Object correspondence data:
------------------------

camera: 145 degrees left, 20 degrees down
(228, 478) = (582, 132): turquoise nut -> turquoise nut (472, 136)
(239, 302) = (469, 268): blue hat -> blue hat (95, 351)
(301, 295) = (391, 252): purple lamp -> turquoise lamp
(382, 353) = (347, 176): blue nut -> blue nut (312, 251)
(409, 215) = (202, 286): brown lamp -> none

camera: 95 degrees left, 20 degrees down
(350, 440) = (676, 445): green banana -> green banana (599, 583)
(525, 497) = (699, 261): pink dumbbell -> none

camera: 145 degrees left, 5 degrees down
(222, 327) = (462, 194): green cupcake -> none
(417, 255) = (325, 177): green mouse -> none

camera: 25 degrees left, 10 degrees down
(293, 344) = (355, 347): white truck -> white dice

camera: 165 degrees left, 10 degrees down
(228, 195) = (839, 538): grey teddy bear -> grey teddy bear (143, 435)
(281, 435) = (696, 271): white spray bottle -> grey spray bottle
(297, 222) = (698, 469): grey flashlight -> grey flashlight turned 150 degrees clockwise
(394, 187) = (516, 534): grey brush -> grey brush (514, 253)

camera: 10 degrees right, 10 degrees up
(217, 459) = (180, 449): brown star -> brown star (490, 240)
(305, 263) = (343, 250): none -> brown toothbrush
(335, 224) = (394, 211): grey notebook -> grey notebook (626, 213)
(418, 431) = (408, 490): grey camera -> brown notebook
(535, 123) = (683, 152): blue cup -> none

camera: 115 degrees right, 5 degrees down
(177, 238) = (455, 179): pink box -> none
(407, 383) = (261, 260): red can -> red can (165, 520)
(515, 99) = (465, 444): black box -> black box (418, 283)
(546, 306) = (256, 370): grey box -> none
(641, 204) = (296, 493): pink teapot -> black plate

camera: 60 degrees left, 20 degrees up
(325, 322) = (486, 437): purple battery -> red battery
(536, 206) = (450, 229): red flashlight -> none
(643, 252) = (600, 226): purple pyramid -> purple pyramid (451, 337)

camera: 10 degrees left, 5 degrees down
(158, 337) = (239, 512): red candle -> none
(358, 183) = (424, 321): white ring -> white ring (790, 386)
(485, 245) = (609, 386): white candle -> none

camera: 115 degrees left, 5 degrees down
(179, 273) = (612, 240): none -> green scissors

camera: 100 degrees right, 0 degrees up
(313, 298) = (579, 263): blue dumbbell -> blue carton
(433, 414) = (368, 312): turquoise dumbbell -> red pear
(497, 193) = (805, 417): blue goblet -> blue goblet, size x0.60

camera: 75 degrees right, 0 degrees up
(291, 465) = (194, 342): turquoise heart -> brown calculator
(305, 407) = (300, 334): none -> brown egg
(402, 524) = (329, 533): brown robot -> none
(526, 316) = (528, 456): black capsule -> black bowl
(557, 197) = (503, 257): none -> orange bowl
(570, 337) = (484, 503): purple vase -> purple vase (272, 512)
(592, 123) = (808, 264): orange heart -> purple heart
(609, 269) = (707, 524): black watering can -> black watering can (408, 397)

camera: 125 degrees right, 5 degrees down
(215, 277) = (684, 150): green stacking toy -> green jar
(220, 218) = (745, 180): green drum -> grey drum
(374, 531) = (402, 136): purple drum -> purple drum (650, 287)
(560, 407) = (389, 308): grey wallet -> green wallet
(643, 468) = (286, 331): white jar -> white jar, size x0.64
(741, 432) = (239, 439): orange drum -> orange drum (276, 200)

------------------------

▶ **How to complete this task**: Please restate only the opening stretch of the records above: every line from the first through the one containing "camera: 115 degrees left, 5 degrees down", exactly as written.

▶ **Solution to this task**:
camera: 145 degrees left, 20 degrees down
(228, 478) = (582, 132): turquoise nut -> turquoise nut (472, 136)
(239, 302) = (469, 268): blue hat -> blue hat (95, 351)
(301, 295) = (391, 252): purple lamp -> turquoise lamp
(382, 353) = (347, 176): blue nut -> blue nut (312, 251)
(409, 215) = (202, 286): brown lamp -> none

camera: 95 degrees left, 20 degrees down
(350, 440) = (676, 445): green banana -> green banana (599, 583)
(525, 497) = (699, 261): pink dumbbell -> none

camera: 145 degrees left, 5 degrees down
(222, 327) = (462, 194): green cupcake -> none
(417, 255) = (325, 177): green mouse -> none

camera: 25 degrees left, 10 degrees down
(293, 344) = (355, 347): white truck -> white dice

camera: 165 degrees left, 10 degrees down
(228, 195) = (839, 538): grey teddy bear -> grey teddy bear (143, 435)
(281, 435) = (696, 271): white spray bottle -> grey spray bottle
(297, 222) = (698, 469): grey flashlight -> grey flashlight turned 150 degrees clockwise
(394, 187) = (516, 534): grey brush -> grey brush (514, 253)

camera: 10 degrees right, 10 degrees up
(217, 459) = (180, 449): brown star -> brown star (490, 240)
(305, 263) = (343, 250): none -> brown toothbrush
(335, 224) = (394, 211): grey notebook -> grey notebook (626, 213)
(418, 431) = (408, 490): grey camera -> brown notebook
(535, 123) = (683, 152): blue cup -> none

camera: 115 degrees right, 5 degrees down
(177, 238) = (455, 179): pink box -> none
(407, 383) = (261, 260): red can -> red can (165, 520)
(515, 99) = (465, 444): black box -> black box (418, 283)
(546, 306) = (256, 370): grey box -> none
(641, 204) = (296, 493): pink teapot -> black plate

camera: 60 degrees left, 20 degrees up
(325, 322) = (486, 437): purple battery -> red battery
(536, 206) = (450, 229): red flashlight -> none
(643, 252) = (600, 226): purple pyramid -> purple pyramid (451, 337)

camera: 10 degrees left, 5 degrees down
(158, 337) = (239, 512): red candle -> none
(358, 183) = (424, 321): white ring -> white ring (790, 386)
(485, 245) = (609, 386): white candle -> none

camera: 115 degrees left, 5 degrees down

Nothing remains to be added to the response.